[LISTED RECORDS Boundary: Start]
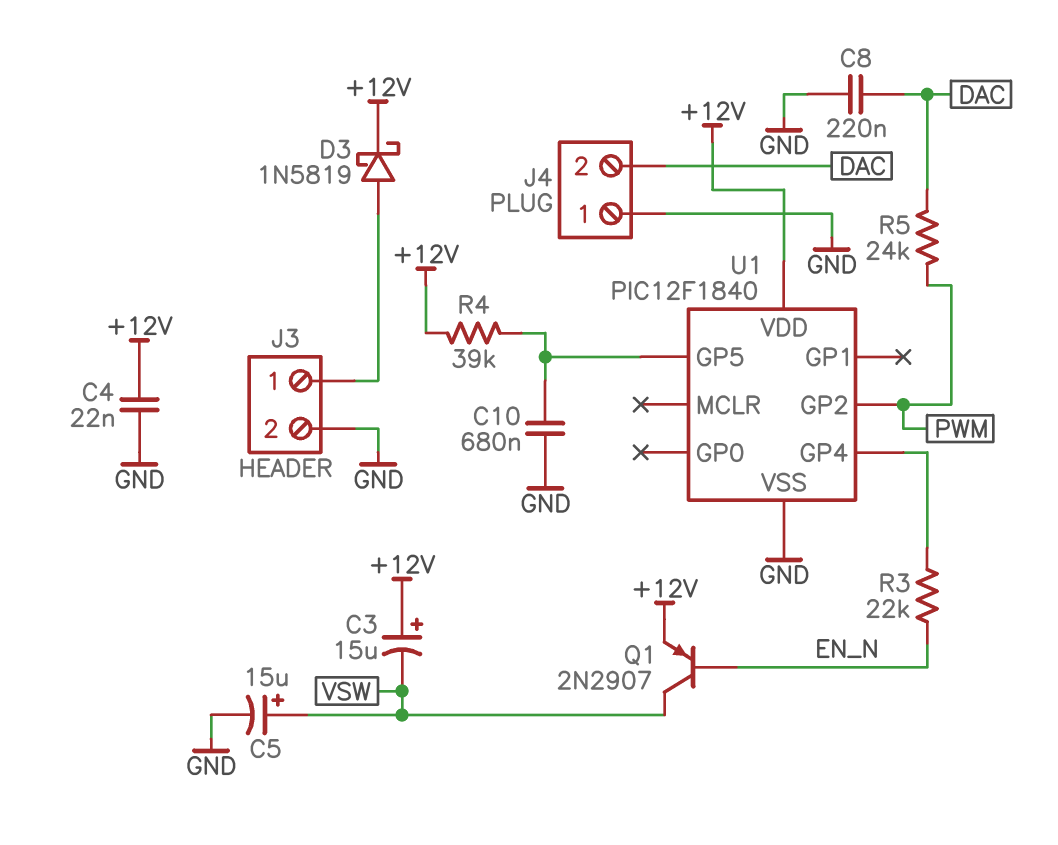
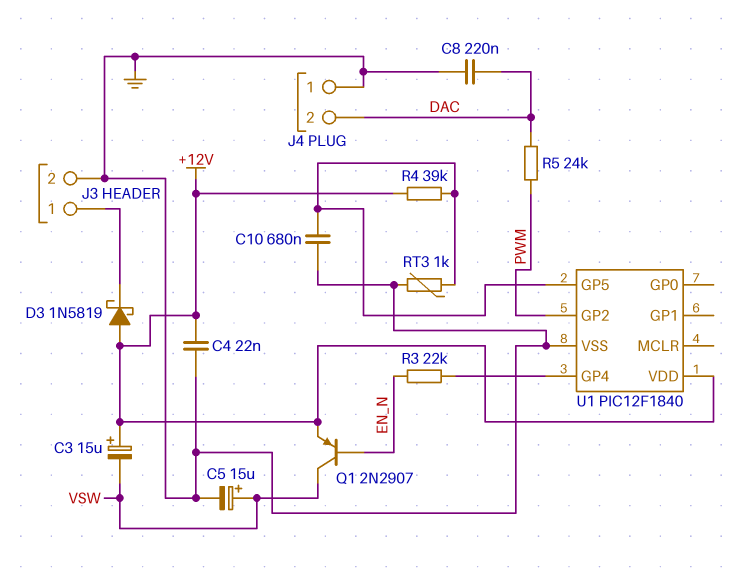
D3: schottky 1N5819 (A J3/1, K +12V) -> schottky 1N5819 (A +12V, K J3/1)
RT3: none -> 1k (GND, U1/GP5)

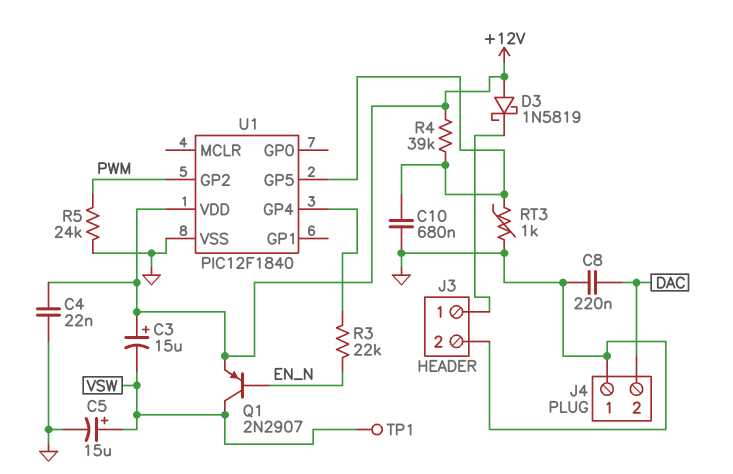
R5: 24k (DAC, PWM) -> 24k (GND, PWM)
TP1: none -> test point (VSW)

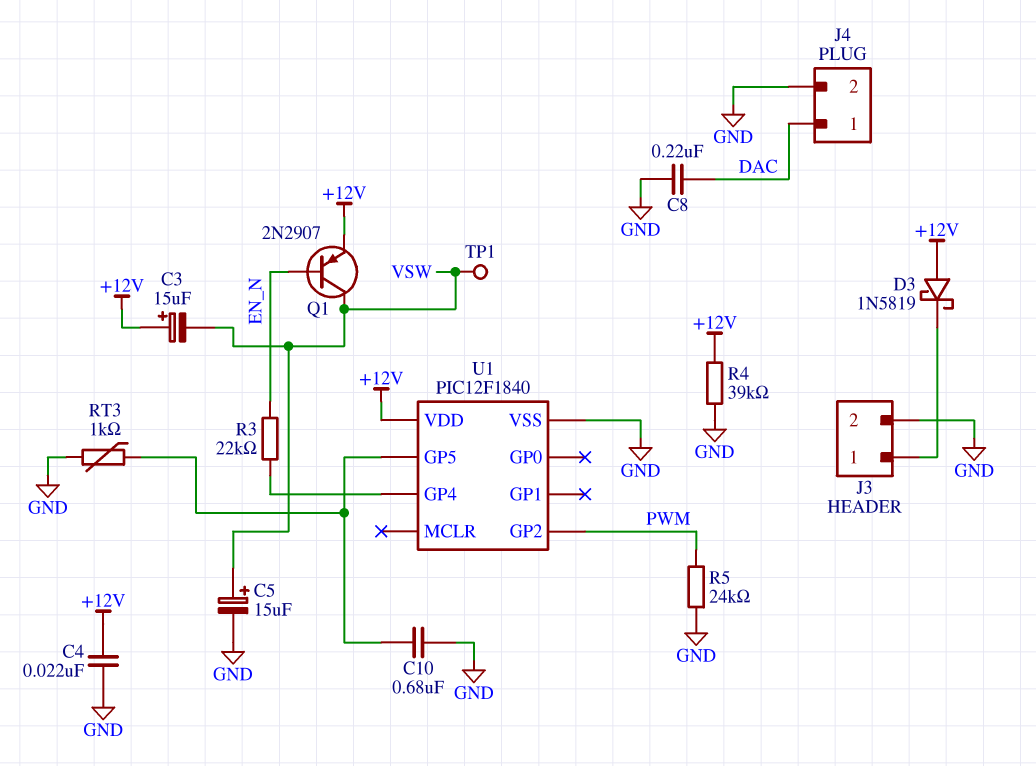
J4 pin 1: GND -> DAC
J4 pin 2: DAC -> GND
R4: 39k (+12V, U1/GP5) -> 39k (+12V, GND)

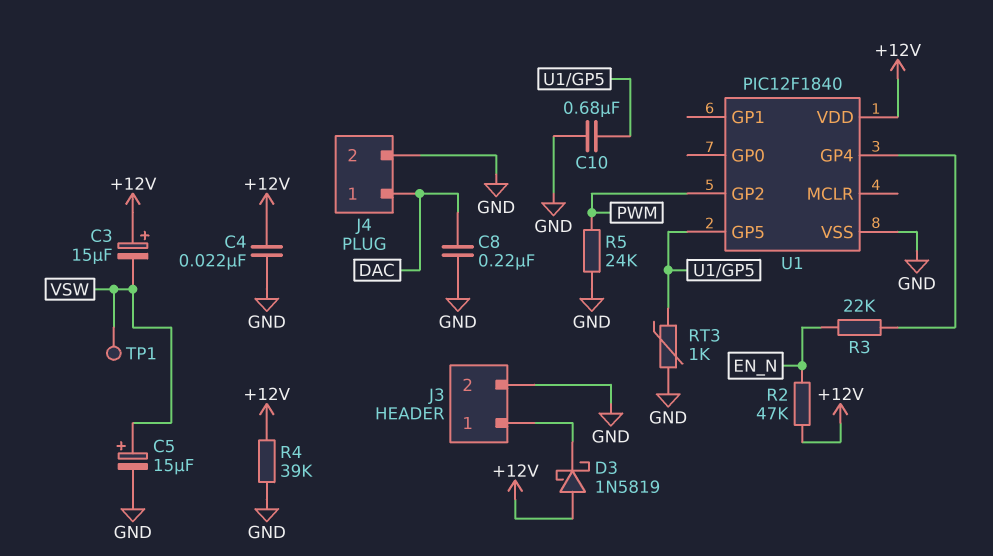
Q1: PNP 2N2907 (B EN_N, C VSW, E +12V) -> none
R2: none -> 47k (+12V, EN_N)

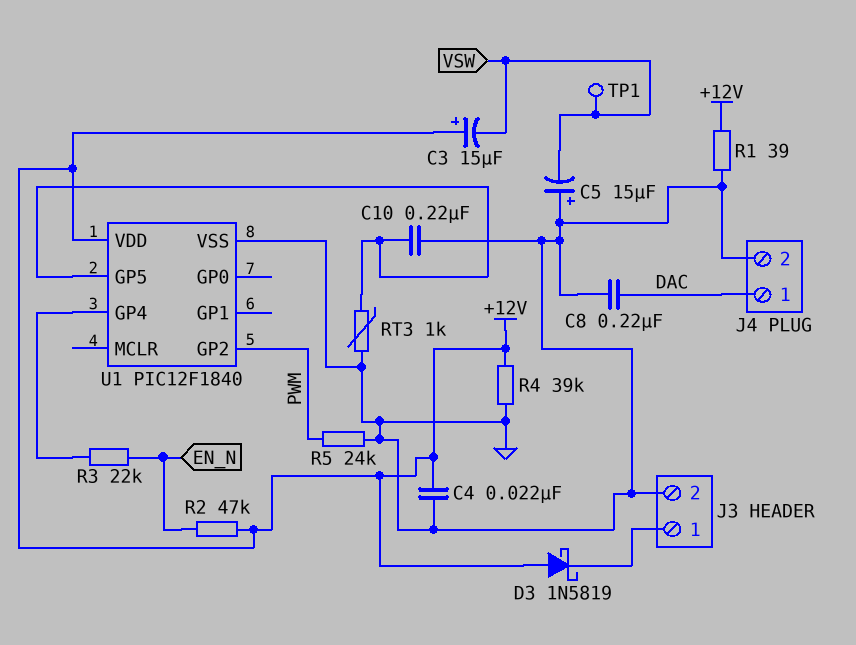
C5: 15uF (plus VSW, minus GND) -> 15uF (plus GND, minus VSW)
C10: 680nF (GND, U1/GP5) -> 220nF (GND, U1/GP5)
R1: none -> 39 (+12V, GND)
[LISTED RECORDS Boundary: End]
### [TASK PROMPT]
Wherever a line in the records contains the word "none", copy that line.

### [TASK OUTPUT]
RT3: none -> 1k (GND, U1/GP5)
TP1: none -> test point (VSW)
Q1: PNP 2N2907 (B EN_N, C VSW, E +12V) -> none
R2: none -> 47k (+12V, EN_N)
R1: none -> 39 (+12V, GND)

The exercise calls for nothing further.